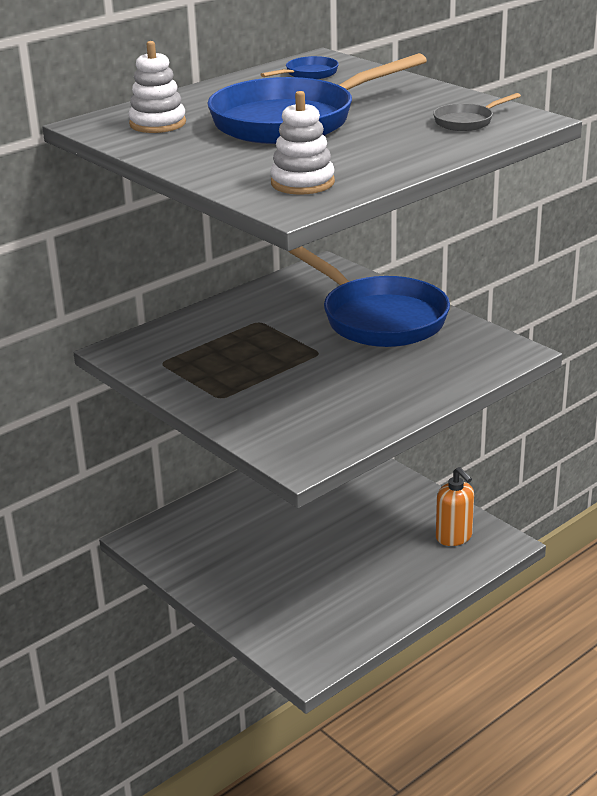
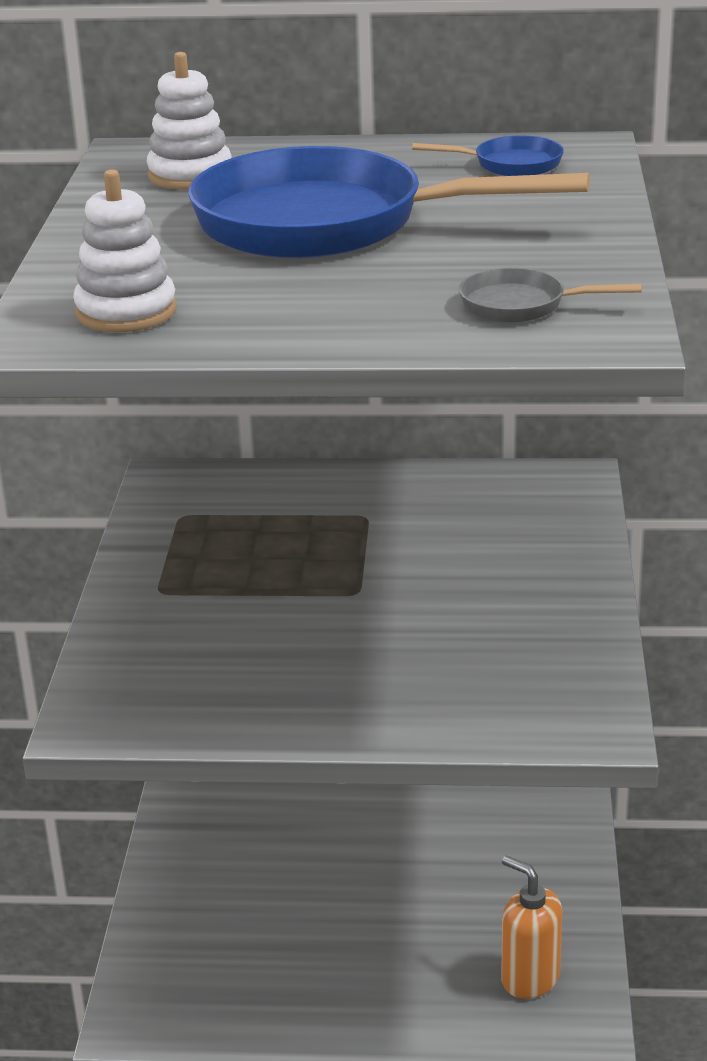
camera: 45 degrees right, 0 degrees up
(378, 318) = (507, 583): blue pan -> none
(454, 537) = (530, 978): orange soap dispenser -> orange soap dispenser turned 120 degrees clockwise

→ Work item
Pick out every line above that holds the word "degrees" and copy it.

→ Output for this task
camera: 45 degrees right, 0 degrees up
(454, 537) = (530, 978): orange soap dispenser -> orange soap dispenser turned 120 degrees clockwise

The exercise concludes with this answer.